▸ **What you need to do**
Set down the entries again word for word, without any of the images.

*** Data extract ***

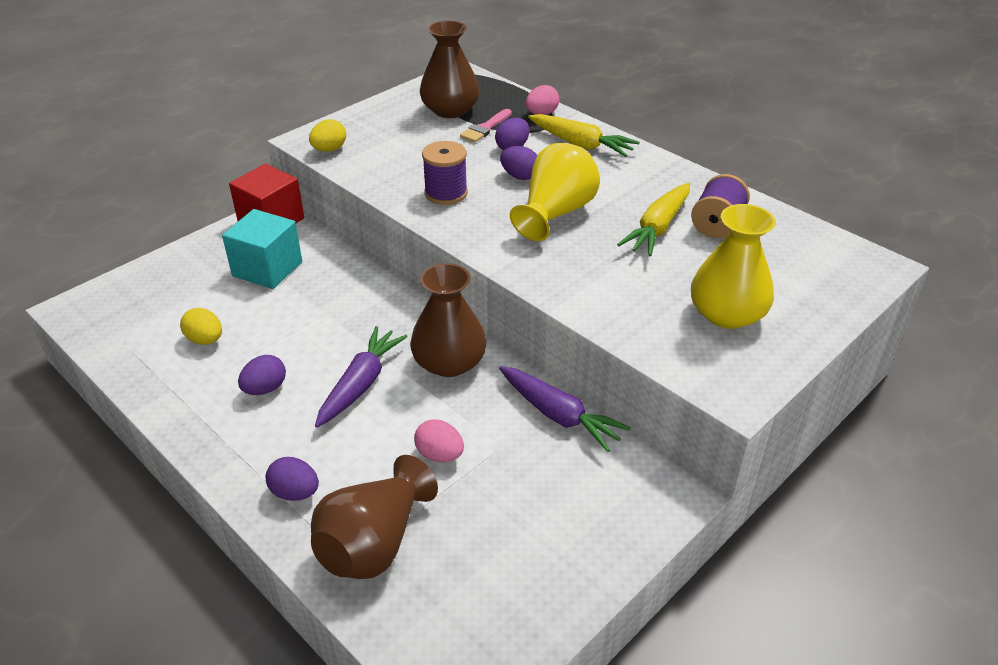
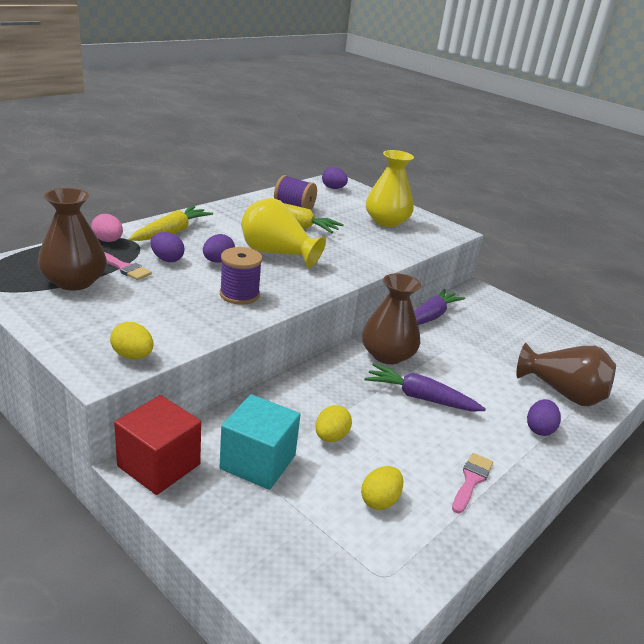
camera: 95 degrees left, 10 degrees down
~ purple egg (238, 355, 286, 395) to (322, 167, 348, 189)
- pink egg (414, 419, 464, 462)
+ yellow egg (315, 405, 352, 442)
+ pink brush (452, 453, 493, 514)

*** End of Data extract ***

▸ **Your solution**
camera: 95 degrees left, 10 degrees down
~ purple egg (238, 355, 286, 395) to (322, 167, 348, 189)
- pink egg (414, 419, 464, 462)
+ yellow egg (315, 405, 352, 442)
+ pink brush (452, 453, 493, 514)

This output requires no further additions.